What the task asks:
Look through the entries below and show every line containing the word "AGND".

Change detection outputs:
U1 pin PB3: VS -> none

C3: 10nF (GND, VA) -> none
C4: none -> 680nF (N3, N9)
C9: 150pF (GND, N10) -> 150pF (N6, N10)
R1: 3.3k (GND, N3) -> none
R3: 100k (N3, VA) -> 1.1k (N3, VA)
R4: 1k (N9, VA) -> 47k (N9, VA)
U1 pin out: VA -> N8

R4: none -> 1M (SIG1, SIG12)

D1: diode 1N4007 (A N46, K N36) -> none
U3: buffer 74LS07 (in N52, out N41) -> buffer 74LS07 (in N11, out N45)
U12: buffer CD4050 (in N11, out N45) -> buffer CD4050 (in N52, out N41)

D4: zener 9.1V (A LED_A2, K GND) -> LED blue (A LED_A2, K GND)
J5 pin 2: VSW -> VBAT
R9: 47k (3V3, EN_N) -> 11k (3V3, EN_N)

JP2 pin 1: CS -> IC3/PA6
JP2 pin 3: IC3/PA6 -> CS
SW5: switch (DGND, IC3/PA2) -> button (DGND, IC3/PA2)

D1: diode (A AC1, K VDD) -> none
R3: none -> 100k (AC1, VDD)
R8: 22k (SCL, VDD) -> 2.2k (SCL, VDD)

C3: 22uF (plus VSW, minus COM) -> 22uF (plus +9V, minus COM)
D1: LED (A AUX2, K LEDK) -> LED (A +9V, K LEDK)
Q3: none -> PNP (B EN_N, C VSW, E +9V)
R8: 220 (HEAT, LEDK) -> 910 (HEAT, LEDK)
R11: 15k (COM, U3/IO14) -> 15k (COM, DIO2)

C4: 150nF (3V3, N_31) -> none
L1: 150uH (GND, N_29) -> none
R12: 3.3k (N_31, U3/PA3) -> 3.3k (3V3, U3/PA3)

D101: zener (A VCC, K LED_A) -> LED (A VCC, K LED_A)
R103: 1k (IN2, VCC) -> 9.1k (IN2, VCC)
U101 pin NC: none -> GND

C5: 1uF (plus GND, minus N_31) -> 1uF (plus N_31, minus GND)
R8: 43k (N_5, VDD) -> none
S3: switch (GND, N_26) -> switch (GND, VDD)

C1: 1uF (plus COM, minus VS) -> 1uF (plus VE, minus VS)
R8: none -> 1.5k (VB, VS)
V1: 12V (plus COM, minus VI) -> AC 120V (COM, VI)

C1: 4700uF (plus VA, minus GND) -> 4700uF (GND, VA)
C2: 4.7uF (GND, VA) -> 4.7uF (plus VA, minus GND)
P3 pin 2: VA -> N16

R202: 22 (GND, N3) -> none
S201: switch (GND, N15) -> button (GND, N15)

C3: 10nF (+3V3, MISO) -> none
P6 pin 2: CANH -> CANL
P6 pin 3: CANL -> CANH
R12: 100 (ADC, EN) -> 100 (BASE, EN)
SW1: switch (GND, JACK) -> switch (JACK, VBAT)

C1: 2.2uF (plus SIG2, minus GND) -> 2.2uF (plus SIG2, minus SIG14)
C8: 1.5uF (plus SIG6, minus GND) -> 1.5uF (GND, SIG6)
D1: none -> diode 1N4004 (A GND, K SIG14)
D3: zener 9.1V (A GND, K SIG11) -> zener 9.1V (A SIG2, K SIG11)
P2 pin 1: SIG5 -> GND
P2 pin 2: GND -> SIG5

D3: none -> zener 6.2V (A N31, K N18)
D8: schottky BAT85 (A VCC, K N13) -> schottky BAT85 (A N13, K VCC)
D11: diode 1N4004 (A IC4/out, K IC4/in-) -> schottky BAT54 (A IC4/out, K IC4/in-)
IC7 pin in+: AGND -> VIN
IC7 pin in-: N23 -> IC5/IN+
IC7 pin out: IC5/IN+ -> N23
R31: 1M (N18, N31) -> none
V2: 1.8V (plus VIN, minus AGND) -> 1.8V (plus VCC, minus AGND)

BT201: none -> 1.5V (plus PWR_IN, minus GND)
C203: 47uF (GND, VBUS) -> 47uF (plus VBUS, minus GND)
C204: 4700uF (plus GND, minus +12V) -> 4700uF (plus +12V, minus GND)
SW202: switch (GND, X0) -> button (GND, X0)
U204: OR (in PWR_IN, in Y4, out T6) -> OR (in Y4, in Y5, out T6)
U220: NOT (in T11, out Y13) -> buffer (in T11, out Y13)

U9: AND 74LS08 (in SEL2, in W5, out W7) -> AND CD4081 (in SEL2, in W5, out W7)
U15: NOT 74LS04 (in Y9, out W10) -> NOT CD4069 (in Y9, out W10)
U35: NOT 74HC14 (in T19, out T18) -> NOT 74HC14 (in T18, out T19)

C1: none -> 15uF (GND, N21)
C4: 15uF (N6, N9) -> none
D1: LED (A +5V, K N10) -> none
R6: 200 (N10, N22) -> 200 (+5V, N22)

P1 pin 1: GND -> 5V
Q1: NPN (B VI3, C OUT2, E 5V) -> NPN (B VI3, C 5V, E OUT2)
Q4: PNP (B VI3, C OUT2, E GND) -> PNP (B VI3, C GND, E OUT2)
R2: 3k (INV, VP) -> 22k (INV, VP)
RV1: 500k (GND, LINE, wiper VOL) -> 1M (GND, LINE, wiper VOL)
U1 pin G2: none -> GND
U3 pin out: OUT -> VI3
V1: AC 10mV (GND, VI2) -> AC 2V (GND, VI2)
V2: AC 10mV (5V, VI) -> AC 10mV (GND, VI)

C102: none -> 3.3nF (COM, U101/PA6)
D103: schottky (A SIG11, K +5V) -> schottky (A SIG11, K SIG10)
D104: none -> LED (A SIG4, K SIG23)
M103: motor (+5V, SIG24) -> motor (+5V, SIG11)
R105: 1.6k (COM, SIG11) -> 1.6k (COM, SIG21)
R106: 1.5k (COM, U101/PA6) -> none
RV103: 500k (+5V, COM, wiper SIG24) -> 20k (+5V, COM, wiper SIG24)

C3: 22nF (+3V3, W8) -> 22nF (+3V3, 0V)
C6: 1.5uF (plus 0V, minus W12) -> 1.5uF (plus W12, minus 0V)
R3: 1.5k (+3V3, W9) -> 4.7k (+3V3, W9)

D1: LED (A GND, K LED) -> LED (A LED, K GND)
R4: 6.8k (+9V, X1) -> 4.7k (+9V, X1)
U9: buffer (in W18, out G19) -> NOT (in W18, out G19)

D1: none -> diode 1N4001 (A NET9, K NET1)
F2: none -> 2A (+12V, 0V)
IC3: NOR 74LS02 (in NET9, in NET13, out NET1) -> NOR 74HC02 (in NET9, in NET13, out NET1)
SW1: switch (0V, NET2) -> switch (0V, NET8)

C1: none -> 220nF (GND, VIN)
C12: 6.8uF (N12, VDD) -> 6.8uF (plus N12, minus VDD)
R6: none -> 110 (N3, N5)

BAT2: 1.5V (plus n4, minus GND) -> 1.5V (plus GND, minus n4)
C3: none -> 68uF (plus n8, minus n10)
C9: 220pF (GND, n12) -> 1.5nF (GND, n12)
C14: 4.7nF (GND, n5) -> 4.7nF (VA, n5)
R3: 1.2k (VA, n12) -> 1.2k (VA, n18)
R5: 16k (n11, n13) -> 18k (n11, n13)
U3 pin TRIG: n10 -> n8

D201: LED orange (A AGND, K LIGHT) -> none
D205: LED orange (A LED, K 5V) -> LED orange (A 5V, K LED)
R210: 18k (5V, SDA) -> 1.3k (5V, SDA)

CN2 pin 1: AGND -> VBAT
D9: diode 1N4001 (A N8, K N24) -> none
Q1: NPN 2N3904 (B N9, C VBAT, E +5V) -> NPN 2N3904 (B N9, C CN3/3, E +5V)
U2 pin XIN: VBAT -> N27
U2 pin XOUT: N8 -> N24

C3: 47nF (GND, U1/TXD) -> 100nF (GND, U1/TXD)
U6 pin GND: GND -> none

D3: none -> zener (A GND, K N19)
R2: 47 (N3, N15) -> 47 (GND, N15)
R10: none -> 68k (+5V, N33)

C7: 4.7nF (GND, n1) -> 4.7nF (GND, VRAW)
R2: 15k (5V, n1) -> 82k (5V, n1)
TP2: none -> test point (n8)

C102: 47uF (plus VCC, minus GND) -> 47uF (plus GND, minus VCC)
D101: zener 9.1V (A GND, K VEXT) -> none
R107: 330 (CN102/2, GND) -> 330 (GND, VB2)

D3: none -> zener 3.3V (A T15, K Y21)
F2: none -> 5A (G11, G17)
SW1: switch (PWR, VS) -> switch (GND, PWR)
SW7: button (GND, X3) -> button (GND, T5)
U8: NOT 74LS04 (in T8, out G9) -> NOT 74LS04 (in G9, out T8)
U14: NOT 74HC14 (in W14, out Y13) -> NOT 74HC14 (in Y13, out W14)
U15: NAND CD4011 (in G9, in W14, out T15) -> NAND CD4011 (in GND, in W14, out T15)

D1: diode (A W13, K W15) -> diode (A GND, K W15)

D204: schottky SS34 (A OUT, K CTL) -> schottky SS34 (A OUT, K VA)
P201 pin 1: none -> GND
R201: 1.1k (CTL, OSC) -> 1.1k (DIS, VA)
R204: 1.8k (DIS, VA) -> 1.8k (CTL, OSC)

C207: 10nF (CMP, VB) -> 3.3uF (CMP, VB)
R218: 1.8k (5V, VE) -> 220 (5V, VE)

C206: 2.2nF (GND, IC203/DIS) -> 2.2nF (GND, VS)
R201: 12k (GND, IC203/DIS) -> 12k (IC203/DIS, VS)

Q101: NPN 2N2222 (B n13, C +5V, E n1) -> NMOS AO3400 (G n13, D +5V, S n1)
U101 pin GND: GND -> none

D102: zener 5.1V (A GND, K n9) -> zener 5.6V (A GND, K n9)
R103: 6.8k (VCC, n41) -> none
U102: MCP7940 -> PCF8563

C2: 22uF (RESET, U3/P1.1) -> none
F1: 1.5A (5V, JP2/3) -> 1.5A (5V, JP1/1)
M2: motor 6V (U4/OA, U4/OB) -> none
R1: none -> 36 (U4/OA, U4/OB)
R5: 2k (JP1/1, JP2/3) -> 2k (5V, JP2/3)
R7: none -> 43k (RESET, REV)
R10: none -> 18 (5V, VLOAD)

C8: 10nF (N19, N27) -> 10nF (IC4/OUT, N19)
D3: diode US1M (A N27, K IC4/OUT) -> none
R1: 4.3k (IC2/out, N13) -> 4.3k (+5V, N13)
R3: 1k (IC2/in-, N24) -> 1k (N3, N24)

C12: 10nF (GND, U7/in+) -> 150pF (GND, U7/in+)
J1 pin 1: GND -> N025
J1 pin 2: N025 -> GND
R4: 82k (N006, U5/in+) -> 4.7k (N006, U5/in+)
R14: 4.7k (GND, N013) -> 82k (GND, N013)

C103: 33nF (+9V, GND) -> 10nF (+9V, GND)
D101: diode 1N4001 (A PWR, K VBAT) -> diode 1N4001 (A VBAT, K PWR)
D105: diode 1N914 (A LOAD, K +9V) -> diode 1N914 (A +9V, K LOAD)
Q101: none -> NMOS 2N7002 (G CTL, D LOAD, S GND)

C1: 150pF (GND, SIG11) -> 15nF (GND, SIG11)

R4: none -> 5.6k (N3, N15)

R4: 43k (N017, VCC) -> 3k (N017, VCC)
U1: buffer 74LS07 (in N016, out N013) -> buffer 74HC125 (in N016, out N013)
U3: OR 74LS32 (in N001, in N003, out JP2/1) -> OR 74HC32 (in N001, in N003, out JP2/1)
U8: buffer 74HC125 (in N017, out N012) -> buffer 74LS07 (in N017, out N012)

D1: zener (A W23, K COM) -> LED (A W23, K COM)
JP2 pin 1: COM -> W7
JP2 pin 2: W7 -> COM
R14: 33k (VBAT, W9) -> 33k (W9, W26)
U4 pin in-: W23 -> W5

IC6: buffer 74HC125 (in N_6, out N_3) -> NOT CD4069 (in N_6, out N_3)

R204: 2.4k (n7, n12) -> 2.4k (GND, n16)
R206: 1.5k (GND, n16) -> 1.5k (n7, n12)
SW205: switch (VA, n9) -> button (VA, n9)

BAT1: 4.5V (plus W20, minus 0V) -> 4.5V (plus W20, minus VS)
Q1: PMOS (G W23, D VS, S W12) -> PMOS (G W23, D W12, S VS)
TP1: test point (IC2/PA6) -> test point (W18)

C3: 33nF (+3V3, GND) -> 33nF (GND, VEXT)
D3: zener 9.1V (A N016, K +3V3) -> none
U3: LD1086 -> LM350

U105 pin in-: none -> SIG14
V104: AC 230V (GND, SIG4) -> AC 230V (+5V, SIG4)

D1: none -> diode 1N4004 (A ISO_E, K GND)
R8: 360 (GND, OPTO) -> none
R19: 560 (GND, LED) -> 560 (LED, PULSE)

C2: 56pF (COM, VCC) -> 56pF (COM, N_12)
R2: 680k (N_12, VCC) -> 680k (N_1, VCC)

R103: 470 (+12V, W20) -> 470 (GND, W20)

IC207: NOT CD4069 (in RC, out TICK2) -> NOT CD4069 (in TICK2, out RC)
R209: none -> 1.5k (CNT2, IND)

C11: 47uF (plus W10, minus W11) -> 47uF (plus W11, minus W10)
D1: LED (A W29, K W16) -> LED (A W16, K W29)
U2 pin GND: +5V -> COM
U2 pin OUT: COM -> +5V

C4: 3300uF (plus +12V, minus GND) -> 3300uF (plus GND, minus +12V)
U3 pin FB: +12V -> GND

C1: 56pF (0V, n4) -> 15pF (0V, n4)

Solution:
IC7 pin in+: AGND -> VIN
V2: 1.8V (plus VIN, minus AGND) -> 1.8V (plus VCC, minus AGND)
D201: LED orange (A AGND, K LIGHT) -> none
CN2 pin 1: AGND -> VBAT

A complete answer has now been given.